___ MATERIAL PROVIDED
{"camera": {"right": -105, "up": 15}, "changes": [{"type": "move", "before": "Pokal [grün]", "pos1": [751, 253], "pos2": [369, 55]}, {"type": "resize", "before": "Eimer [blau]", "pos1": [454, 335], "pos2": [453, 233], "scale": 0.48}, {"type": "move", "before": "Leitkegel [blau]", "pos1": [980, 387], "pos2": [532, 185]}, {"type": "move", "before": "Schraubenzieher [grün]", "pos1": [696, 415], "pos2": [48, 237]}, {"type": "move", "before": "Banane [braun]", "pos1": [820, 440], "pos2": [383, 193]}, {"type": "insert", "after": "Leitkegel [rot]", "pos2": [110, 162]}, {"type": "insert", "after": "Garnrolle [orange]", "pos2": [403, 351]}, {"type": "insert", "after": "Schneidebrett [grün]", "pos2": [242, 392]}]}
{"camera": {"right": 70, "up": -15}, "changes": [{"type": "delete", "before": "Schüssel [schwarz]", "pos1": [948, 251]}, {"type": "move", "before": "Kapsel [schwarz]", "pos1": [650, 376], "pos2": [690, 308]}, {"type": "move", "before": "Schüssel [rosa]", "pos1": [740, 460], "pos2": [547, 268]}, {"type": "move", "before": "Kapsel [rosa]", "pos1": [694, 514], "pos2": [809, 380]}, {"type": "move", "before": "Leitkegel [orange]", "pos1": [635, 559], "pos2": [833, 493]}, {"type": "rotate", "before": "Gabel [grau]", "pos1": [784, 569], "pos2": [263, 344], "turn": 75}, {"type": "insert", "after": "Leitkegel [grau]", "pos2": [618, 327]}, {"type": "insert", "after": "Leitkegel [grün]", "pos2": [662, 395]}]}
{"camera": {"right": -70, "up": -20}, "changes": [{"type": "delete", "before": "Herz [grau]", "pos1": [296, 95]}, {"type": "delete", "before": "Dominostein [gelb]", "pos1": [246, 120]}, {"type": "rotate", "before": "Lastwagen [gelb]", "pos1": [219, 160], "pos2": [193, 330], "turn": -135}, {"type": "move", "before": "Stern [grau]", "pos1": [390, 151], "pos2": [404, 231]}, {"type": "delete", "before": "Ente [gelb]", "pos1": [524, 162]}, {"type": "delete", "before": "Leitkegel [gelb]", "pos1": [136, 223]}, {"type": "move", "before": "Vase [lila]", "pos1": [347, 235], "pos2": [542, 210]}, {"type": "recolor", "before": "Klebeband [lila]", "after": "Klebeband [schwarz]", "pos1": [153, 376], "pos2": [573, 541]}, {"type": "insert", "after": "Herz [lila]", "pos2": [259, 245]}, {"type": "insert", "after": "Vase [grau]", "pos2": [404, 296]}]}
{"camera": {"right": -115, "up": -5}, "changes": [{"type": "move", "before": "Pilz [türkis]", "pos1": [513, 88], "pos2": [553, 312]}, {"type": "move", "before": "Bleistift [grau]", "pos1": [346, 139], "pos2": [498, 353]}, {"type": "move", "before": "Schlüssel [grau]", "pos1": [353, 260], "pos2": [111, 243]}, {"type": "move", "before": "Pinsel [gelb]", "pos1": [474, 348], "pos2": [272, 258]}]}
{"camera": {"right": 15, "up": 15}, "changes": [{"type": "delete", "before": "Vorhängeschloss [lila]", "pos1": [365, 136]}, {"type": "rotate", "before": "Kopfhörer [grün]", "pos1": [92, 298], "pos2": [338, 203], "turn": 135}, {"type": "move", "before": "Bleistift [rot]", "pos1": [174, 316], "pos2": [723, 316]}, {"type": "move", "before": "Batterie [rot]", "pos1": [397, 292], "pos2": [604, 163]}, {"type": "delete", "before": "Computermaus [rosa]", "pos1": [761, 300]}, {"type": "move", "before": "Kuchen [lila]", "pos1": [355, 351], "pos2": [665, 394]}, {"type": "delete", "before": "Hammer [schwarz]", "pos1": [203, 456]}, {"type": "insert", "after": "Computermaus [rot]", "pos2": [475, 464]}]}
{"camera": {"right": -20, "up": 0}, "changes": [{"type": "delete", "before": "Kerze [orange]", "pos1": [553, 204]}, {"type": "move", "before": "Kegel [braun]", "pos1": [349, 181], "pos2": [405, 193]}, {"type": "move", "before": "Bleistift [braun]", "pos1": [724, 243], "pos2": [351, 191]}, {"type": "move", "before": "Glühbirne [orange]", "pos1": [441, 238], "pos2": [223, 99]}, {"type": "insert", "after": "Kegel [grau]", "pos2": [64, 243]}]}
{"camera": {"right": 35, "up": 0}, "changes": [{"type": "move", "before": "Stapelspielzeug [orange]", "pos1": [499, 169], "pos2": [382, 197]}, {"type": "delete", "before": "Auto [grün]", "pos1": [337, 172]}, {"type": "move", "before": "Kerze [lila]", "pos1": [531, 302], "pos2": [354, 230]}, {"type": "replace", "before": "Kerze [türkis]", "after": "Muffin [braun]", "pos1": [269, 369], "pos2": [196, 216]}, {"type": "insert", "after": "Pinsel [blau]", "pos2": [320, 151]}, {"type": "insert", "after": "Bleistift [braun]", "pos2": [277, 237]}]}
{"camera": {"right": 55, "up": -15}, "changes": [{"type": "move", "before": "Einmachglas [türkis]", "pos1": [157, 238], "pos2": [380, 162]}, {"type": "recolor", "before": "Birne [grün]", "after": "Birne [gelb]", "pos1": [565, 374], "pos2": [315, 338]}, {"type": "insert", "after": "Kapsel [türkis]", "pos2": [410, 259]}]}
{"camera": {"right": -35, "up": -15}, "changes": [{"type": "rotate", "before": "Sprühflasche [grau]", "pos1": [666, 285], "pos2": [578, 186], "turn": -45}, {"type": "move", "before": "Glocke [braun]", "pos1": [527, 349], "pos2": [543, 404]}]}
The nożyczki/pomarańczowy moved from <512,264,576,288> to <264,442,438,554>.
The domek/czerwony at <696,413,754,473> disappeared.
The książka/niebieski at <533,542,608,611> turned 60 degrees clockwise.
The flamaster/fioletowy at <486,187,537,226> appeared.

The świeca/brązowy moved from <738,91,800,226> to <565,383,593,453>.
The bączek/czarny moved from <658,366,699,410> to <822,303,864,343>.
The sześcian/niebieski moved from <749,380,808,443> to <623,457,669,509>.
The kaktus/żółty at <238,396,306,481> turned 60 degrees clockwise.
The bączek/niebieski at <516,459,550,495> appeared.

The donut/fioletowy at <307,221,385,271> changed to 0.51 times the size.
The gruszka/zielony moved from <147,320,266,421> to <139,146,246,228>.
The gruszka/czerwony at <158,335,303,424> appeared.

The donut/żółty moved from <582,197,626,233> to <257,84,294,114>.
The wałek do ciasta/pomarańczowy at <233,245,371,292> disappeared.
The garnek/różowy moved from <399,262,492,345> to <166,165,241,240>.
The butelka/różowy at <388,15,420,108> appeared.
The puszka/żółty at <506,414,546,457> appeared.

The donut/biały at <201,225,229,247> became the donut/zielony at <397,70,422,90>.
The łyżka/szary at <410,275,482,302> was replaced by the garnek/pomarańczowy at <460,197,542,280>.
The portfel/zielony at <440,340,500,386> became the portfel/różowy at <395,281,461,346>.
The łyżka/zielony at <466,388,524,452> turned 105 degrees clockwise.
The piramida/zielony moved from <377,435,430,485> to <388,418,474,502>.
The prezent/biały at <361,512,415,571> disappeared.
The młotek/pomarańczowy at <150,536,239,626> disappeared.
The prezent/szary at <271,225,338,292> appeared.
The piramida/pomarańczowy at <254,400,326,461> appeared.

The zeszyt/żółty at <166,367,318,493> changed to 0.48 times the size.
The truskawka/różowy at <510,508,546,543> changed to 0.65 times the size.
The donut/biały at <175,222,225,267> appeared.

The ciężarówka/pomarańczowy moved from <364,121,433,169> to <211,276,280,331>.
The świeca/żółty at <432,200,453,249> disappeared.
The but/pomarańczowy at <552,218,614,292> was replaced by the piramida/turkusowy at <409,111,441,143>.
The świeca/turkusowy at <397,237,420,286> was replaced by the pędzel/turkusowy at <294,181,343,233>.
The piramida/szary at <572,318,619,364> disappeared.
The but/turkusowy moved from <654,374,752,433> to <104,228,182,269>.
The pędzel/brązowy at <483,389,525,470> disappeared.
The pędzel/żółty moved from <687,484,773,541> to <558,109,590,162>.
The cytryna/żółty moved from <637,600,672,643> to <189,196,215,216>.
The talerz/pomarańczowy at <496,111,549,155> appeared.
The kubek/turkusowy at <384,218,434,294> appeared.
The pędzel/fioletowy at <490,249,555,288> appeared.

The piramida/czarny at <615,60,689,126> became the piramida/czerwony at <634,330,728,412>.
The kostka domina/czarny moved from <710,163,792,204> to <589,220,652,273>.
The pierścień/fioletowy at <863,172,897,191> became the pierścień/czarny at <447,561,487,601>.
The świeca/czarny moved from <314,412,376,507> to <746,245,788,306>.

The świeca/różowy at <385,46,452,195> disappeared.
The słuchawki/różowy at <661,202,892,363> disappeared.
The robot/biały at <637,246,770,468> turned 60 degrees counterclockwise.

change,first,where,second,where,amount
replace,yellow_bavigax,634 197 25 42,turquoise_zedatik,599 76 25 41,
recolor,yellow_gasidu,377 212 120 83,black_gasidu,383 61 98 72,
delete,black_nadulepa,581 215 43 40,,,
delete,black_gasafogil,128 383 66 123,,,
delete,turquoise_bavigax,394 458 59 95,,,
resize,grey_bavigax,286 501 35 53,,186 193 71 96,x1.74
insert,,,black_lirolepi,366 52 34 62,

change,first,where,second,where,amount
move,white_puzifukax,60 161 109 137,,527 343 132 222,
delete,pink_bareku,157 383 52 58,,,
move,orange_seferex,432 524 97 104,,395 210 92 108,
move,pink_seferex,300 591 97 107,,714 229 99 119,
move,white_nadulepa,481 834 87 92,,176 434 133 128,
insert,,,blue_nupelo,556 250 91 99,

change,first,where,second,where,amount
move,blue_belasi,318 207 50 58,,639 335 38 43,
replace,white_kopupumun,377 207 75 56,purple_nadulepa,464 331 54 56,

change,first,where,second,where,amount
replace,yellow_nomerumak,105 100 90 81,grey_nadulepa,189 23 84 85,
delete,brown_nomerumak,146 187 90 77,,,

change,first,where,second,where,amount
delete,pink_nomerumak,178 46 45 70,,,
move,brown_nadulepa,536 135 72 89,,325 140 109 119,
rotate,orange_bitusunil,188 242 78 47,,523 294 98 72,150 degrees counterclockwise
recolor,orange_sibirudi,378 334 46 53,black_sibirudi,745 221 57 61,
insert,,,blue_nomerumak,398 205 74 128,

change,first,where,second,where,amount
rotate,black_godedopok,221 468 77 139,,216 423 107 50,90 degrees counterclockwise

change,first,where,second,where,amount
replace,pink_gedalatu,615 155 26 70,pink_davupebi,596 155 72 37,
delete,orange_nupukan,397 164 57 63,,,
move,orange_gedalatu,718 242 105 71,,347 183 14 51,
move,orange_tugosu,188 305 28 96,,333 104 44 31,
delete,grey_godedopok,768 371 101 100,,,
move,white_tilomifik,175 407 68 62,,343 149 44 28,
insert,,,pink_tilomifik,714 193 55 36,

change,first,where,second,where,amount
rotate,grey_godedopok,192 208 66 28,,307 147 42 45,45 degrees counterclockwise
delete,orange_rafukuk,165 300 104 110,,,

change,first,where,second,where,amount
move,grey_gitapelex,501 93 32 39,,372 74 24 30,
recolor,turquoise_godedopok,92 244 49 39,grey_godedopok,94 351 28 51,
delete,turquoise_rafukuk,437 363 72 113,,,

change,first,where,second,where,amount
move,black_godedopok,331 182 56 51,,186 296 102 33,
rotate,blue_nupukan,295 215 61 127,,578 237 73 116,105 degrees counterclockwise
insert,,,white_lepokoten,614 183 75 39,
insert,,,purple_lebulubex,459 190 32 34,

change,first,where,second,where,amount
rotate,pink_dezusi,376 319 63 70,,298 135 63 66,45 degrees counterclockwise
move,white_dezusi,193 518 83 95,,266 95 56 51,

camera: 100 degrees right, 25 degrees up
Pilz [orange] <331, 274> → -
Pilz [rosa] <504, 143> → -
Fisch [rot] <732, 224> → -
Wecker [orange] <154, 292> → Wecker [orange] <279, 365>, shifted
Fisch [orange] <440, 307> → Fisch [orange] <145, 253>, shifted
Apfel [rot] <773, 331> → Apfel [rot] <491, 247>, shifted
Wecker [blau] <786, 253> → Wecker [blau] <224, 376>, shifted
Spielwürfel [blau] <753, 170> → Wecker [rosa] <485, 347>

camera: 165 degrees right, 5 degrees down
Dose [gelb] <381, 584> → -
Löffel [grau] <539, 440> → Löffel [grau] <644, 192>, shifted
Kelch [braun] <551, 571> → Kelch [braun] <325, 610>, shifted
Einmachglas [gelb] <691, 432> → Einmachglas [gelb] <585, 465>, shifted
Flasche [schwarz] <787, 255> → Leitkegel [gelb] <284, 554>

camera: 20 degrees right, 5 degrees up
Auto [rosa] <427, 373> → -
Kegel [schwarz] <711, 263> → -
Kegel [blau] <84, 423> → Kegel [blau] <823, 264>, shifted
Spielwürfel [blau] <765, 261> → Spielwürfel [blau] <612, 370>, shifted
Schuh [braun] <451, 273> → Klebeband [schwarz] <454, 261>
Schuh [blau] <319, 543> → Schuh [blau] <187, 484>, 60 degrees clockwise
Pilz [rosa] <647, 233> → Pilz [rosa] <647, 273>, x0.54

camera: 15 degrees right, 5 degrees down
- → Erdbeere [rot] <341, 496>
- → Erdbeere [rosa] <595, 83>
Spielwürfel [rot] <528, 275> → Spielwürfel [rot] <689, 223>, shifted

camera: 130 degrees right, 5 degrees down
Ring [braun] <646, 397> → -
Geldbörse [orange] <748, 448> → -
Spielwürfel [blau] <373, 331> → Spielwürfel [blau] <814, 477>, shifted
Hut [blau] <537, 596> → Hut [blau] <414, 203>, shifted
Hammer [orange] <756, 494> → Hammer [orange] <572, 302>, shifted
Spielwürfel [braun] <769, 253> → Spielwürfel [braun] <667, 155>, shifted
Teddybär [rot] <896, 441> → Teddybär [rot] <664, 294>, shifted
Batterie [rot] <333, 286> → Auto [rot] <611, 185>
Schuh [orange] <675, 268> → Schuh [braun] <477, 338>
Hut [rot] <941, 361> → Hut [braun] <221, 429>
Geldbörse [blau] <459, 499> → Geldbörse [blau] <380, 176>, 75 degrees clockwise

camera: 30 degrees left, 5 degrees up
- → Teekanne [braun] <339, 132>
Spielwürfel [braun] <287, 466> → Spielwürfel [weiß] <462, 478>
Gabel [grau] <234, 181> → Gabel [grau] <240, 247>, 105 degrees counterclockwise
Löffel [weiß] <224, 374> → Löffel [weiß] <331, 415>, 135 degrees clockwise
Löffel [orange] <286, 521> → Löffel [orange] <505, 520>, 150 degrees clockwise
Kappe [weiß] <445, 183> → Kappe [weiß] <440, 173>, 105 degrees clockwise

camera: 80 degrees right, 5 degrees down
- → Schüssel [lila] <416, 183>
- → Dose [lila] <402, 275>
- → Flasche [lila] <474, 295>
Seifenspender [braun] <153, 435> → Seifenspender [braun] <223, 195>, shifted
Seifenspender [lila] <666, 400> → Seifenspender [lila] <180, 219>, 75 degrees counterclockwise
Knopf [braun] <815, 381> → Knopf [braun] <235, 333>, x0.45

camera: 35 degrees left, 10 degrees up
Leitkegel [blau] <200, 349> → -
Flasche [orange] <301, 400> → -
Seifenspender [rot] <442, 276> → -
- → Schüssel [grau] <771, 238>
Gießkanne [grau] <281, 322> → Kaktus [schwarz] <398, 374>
______
YOUR TASK |
Repeat, word for word, the lines above between the line holding "Wecker [orange] <154, 292>" and the line holding "Wecker [blau] <786, 253>", inclusive; omit everything else.

EXERCISE RESPONSE |
Wecker [orange] <154, 292> → Wecker [orange] <279, 365>, shifted
Fisch [orange] <440, 307> → Fisch [orange] <145, 253>, shifted
Apfel [rot] <773, 331> → Apfel [rot] <491, 247>, shifted
Wecker [blau] <786, 253> → Wecker [blau] <224, 376>, shifted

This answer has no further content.